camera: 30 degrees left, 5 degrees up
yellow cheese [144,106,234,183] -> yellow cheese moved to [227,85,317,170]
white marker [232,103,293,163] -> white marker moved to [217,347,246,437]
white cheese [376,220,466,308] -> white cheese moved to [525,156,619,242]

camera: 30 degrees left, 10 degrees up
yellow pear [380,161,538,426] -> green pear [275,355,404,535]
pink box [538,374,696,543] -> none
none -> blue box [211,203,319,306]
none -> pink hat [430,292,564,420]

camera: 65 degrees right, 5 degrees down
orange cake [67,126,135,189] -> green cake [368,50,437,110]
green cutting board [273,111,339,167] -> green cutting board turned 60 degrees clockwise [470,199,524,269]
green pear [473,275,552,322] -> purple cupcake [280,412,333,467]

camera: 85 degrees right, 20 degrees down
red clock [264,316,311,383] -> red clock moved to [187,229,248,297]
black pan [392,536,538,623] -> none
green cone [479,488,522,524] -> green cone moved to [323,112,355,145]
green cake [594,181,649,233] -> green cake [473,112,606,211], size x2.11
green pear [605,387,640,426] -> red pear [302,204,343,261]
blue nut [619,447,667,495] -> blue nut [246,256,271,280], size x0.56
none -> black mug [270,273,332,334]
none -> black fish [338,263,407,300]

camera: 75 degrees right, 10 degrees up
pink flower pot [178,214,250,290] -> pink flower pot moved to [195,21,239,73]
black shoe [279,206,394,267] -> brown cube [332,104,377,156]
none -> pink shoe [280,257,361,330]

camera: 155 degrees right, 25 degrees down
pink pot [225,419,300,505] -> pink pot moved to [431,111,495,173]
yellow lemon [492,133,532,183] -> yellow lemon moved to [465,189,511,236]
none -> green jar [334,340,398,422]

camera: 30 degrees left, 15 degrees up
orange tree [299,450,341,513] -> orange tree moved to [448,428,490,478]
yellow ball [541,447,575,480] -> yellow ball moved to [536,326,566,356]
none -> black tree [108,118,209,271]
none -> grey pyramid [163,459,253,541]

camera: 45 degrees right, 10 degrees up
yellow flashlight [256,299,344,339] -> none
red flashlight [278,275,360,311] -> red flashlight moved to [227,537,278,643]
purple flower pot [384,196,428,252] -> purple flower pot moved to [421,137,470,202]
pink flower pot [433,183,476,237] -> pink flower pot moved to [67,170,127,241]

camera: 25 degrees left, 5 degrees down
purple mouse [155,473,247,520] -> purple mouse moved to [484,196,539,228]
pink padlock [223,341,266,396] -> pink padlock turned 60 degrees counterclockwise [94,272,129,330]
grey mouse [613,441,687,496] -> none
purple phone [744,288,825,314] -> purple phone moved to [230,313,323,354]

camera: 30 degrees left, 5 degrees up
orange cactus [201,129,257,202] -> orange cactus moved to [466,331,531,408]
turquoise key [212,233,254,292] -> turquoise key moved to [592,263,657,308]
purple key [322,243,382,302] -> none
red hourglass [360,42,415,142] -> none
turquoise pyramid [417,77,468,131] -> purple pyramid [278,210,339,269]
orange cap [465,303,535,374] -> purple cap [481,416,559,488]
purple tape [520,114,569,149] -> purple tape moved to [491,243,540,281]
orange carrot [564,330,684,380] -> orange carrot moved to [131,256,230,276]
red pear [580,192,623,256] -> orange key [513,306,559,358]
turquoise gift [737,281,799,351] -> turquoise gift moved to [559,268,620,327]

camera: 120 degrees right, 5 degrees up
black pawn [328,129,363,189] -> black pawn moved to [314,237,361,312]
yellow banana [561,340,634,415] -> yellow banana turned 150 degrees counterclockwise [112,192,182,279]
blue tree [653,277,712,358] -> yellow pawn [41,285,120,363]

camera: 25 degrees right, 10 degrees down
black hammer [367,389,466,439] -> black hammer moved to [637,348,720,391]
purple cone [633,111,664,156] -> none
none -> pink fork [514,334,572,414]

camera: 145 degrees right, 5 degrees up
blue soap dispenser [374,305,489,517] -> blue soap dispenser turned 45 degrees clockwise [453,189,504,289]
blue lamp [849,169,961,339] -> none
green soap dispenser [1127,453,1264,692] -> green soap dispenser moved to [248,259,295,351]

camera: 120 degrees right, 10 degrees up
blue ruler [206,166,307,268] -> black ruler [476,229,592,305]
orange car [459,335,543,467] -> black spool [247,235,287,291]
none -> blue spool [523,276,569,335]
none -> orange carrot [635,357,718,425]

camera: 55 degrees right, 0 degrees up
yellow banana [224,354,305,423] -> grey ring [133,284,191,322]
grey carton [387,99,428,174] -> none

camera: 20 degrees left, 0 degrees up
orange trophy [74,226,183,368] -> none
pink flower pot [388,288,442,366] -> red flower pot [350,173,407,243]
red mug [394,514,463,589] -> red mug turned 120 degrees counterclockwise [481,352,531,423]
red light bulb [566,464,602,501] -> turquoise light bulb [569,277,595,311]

:::::

** Task goal **
Exactly as given, set down all of the lines above.

** Exercise answer **
camera: 30 degrees left, 5 degrees up
yellow cheese [144,106,234,183] -> yellow cheese moved to [227,85,317,170]
white marker [232,103,293,163] -> white marker moved to [217,347,246,437]
white cheese [376,220,466,308] -> white cheese moved to [525,156,619,242]

camera: 30 degrees left, 10 degrees up
yellow pear [380,161,538,426] -> green pear [275,355,404,535]
pink box [538,374,696,543] -> none
none -> blue box [211,203,319,306]
none -> pink hat [430,292,564,420]

camera: 65 degrees right, 5 degrees down
orange cake [67,126,135,189] -> green cake [368,50,437,110]
green cutting board [273,111,339,167] -> green cutting board turned 60 degrees clockwise [470,199,524,269]
green pear [473,275,552,322] -> purple cupcake [280,412,333,467]

camera: 85 degrees right, 20 degrees down
red clock [264,316,311,383] -> red clock moved to [187,229,248,297]
black pan [392,536,538,623] -> none
green cone [479,488,522,524] -> green cone moved to [323,112,355,145]
green cake [594,181,649,233] -> green cake [473,112,606,211], size x2.11
green pear [605,387,640,426] -> red pear [302,204,343,261]
blue nut [619,447,667,495] -> blue nut [246,256,271,280], size x0.56
none -> black mug [270,273,332,334]
none -> black fish [338,263,407,300]

camera: 75 degrees right, 10 degrees up
pink flower pot [178,214,250,290] -> pink flower pot moved to [195,21,239,73]
black shoe [279,206,394,267] -> brown cube [332,104,377,156]
none -> pink shoe [280,257,361,330]

camera: 155 degrees right, 25 degrees down
pink pot [225,419,300,505] -> pink pot moved to [431,111,495,173]
yellow lemon [492,133,532,183] -> yellow lemon moved to [465,189,511,236]
none -> green jar [334,340,398,422]

camera: 30 degrees left, 15 degrees up
orange tree [299,450,341,513] -> orange tree moved to [448,428,490,478]
yellow ball [541,447,575,480] -> yellow ball moved to [536,326,566,356]
none -> black tree [108,118,209,271]
none -> grey pyramid [163,459,253,541]

camera: 45 degrees right, 10 degrees up
yellow flashlight [256,299,344,339] -> none
red flashlight [278,275,360,311] -> red flashlight moved to [227,537,278,643]
purple flower pot [384,196,428,252] -> purple flower pot moved to [421,137,470,202]
pink flower pot [433,183,476,237] -> pink flower pot moved to [67,170,127,241]

camera: 25 degrees left, 5 degrees down
purple mouse [155,473,247,520] -> purple mouse moved to [484,196,539,228]
pink padlock [223,341,266,396] -> pink padlock turned 60 degrees counterclockwise [94,272,129,330]
grey mouse [613,441,687,496] -> none
purple phone [744,288,825,314] -> purple phone moved to [230,313,323,354]

camera: 30 degrees left, 5 degrees up
orange cactus [201,129,257,202] -> orange cactus moved to [466,331,531,408]
turquoise key [212,233,254,292] -> turquoise key moved to [592,263,657,308]
purple key [322,243,382,302] -> none
red hourglass [360,42,415,142] -> none
turquoise pyramid [417,77,468,131] -> purple pyramid [278,210,339,269]
orange cap [465,303,535,374] -> purple cap [481,416,559,488]
purple tape [520,114,569,149] -> purple tape moved to [491,243,540,281]
orange carrot [564,330,684,380] -> orange carrot moved to [131,256,230,276]
red pear [580,192,623,256] -> orange key [513,306,559,358]
turquoise gift [737,281,799,351] -> turquoise gift moved to [559,268,620,327]

camera: 120 degrees right, 5 degrees up
black pawn [328,129,363,189] -> black pawn moved to [314,237,361,312]
yellow banana [561,340,634,415] -> yellow banana turned 150 degrees counterclockwise [112,192,182,279]
blue tree [653,277,712,358] -> yellow pawn [41,285,120,363]

camera: 25 degrees right, 10 degrees down
black hammer [367,389,466,439] -> black hammer moved to [637,348,720,391]
purple cone [633,111,664,156] -> none
none -> pink fork [514,334,572,414]

camera: 145 degrees right, 5 degrees up
blue soap dispenser [374,305,489,517] -> blue soap dispenser turned 45 degrees clockwise [453,189,504,289]
blue lamp [849,169,961,339] -> none
green soap dispenser [1127,453,1264,692] -> green soap dispenser moved to [248,259,295,351]

camera: 120 degrees right, 10 degrees up
blue ruler [206,166,307,268] -> black ruler [476,229,592,305]
orange car [459,335,543,467] -> black spool [247,235,287,291]
none -> blue spool [523,276,569,335]
none -> orange carrot [635,357,718,425]

camera: 55 degrees right, 0 degrees up
yellow banana [224,354,305,423] -> grey ring [133,284,191,322]
grey carton [387,99,428,174] -> none

camera: 20 degrees left, 0 degrees up
orange trophy [74,226,183,368] -> none
pink flower pot [388,288,442,366] -> red flower pot [350,173,407,243]
red mug [394,514,463,589] -> red mug turned 120 degrees counterclockwise [481,352,531,423]
red light bulb [566,464,602,501] -> turquoise light bulb [569,277,595,311]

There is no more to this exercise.